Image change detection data
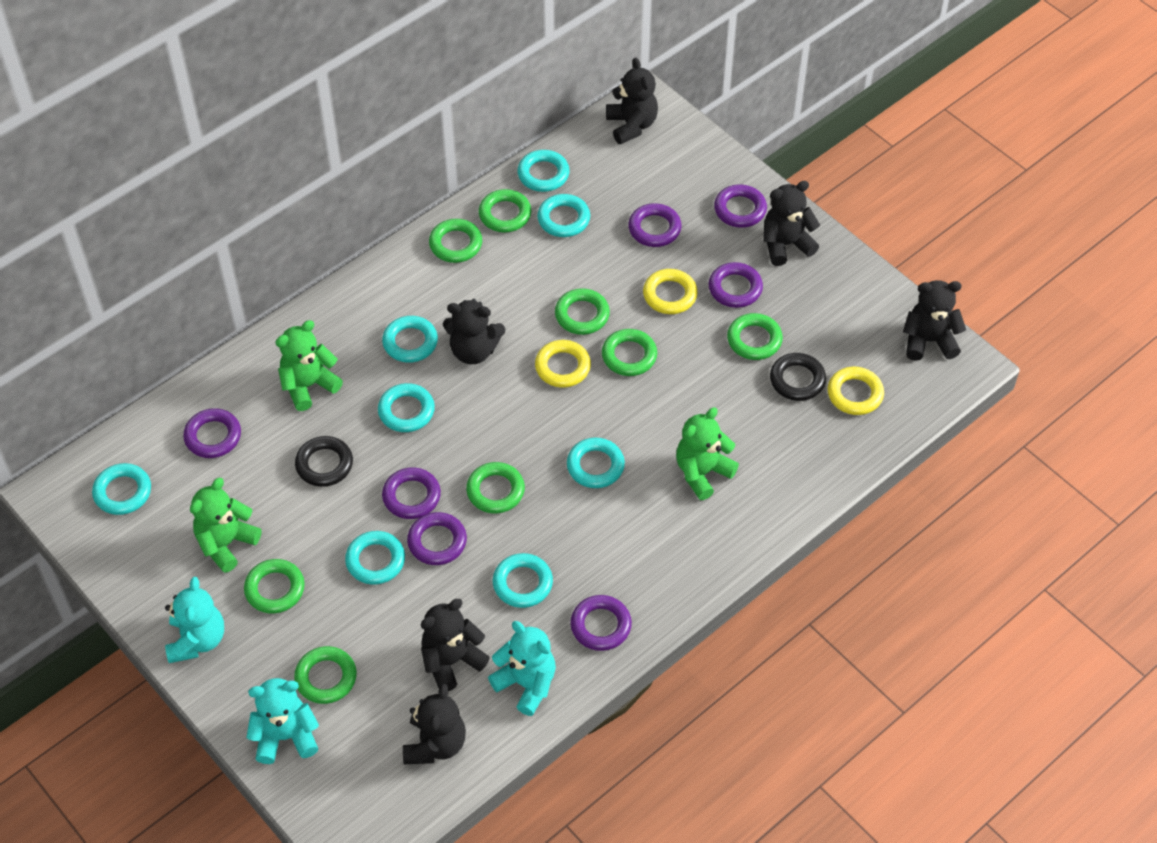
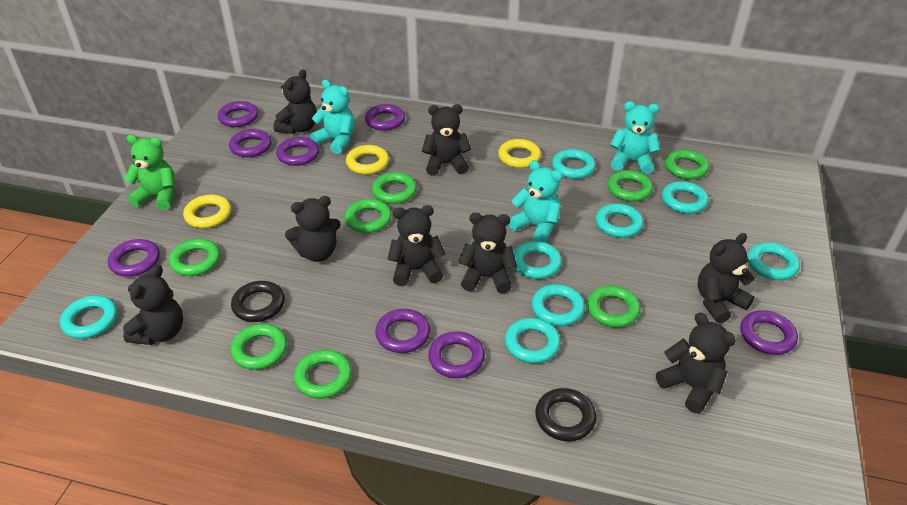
black teddy bear: 6 -> 8
green teddy bear: 3 -> 1
purple ring: 7 -> 8

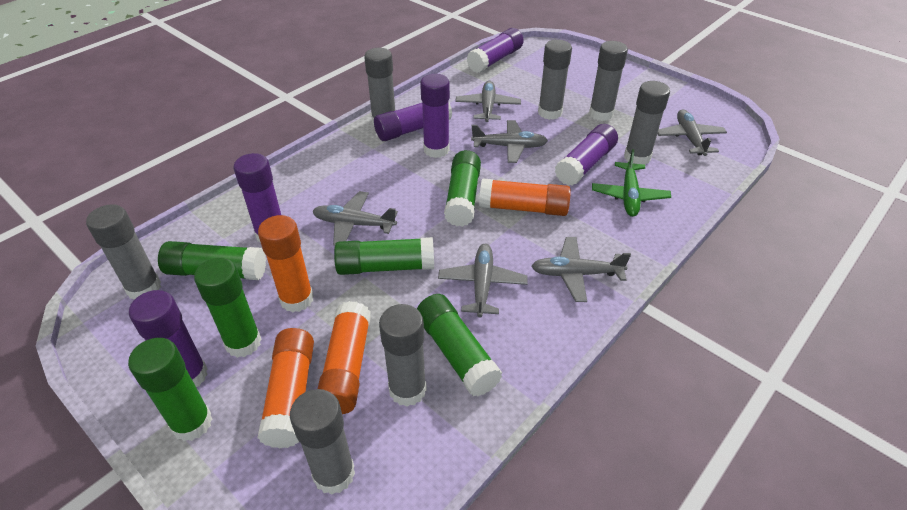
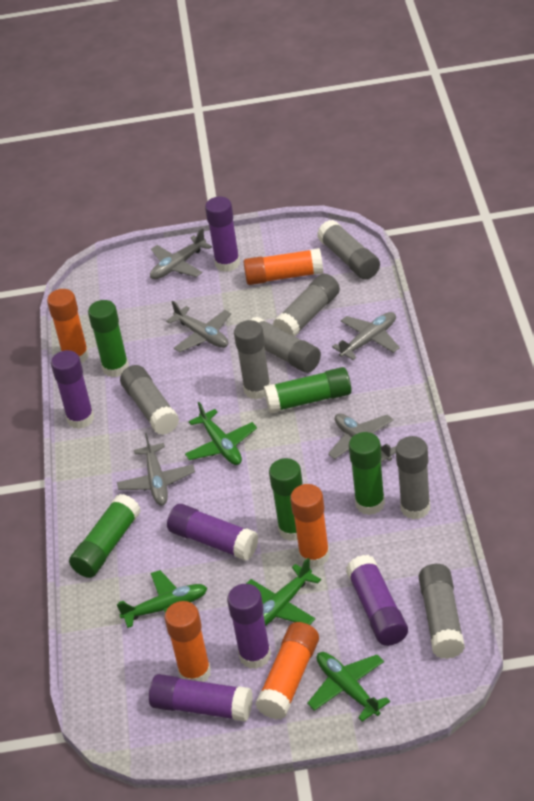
green glue stick: 6 -> 5
green plane: 1 -> 4
grey plane: 6 -> 5
orange glue stick: 4 -> 5

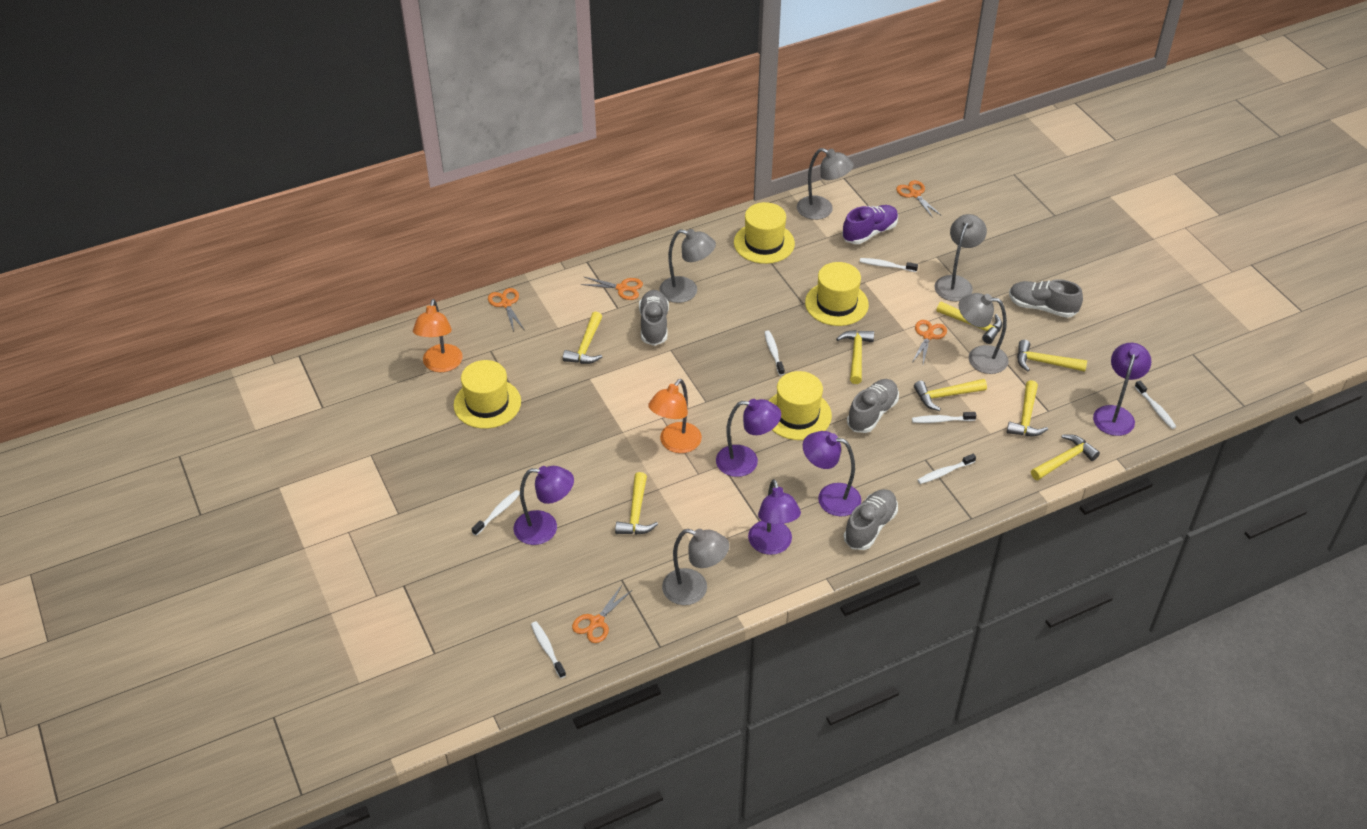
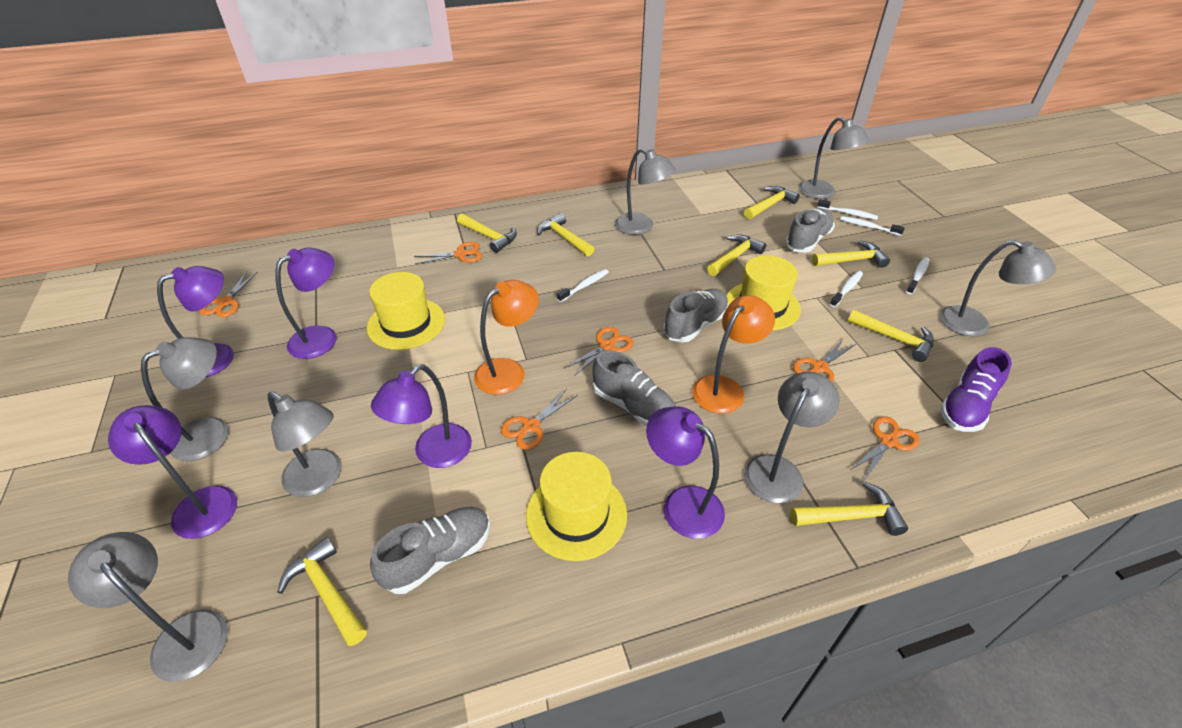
grey lamp: 5 -> 7
orange scissors: 5 -> 6
white toothbrush: 7 -> 5
yellow hat: 4 -> 3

What to do> Verbatim, write out the line containing "grey plane: 6 -> 5" and all later lines through the end of the records, leaving every picture out.

Written response>
grey plane: 6 -> 5
orange glue stick: 4 -> 5

grey lamp: 5 -> 7
orange scissors: 5 -> 6
white toothbrush: 7 -> 5
yellow hat: 4 -> 3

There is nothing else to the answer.